Exercise details
Line by line, copy the entries exactly, excluding the pictures.

Coordinate-based change listings:
━━━━━━
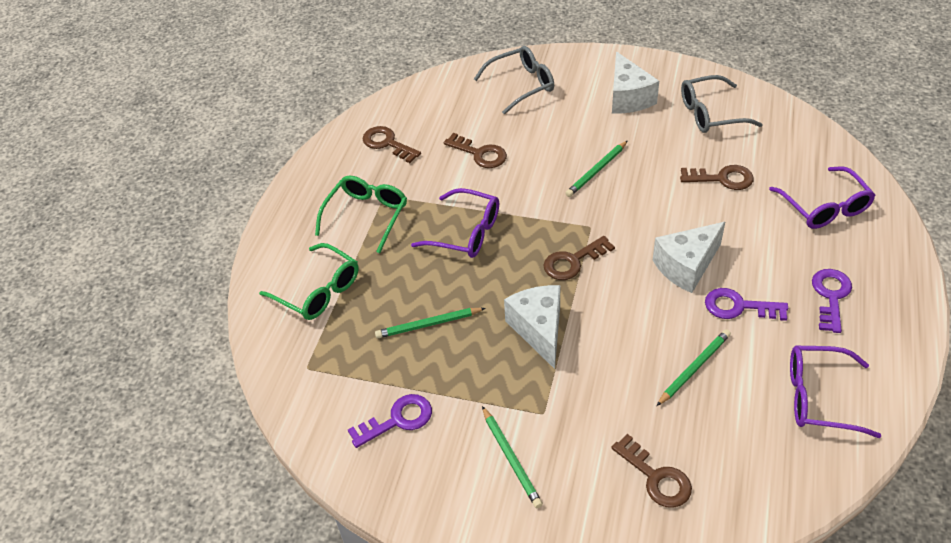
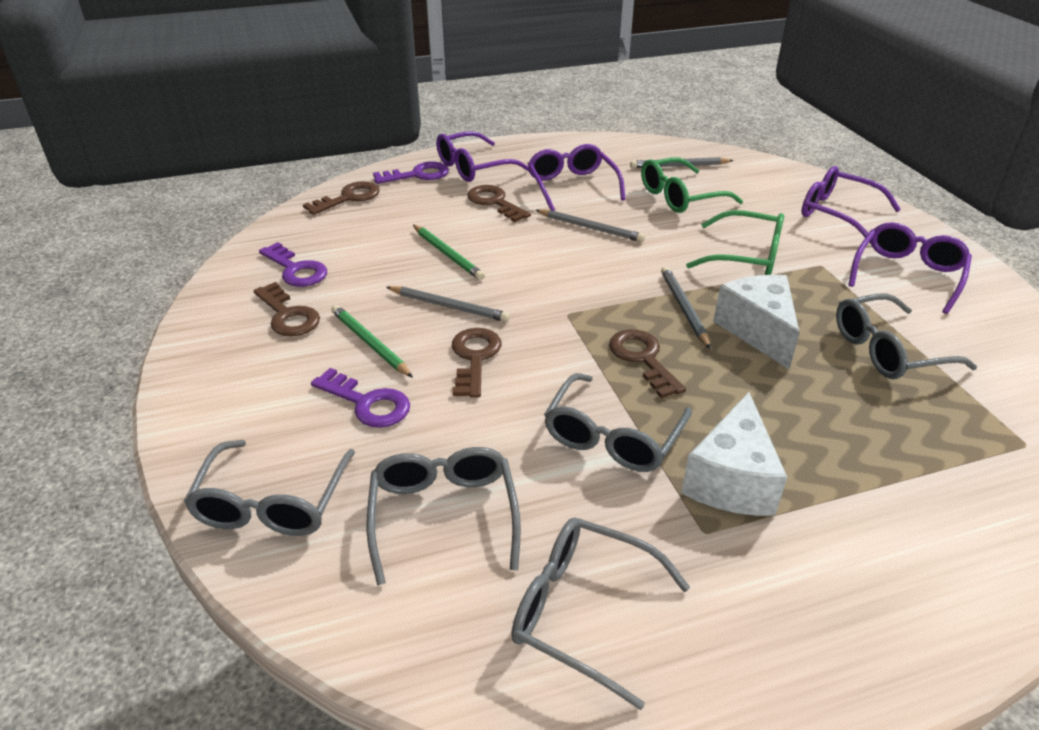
green pencil: 4 -> 2
grey glasses: 2 -> 5
grey pencil: 0 -> 4
purple glasses: 3 -> 4
white cheese: 3 -> 2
━━━━━━
Answer to the exercise
green pencil: 4 -> 2
grey glasses: 2 -> 5
grey pencil: 0 -> 4
purple glasses: 3 -> 4
white cheese: 3 -> 2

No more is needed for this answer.